WHAT TO WORK ON:
Print each record below exactly as it appears.

RECORDS FOR THIS EXERCISE:
BEGIN

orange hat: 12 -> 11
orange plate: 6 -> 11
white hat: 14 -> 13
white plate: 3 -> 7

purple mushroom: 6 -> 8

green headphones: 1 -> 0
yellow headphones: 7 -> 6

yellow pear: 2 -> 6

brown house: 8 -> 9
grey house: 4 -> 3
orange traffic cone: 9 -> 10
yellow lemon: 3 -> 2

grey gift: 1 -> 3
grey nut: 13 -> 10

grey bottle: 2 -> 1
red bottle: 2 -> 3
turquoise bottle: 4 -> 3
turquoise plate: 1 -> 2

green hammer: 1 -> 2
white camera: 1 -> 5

END

YOUR SOLUTION:
orange hat: 12 -> 11
orange plate: 6 -> 11
white hat: 14 -> 13
white plate: 3 -> 7

purple mushroom: 6 -> 8

green headphones: 1 -> 0
yellow headphones: 7 -> 6

yellow pear: 2 -> 6

brown house: 8 -> 9
grey house: 4 -> 3
orange traffic cone: 9 -> 10
yellow lemon: 3 -> 2

grey gift: 1 -> 3
grey nut: 13 -> 10

grey bottle: 2 -> 1
red bottle: 2 -> 3
turquoise bottle: 4 -> 3
turquoise plate: 1 -> 2

green hammer: 1 -> 2
white camera: 1 -> 5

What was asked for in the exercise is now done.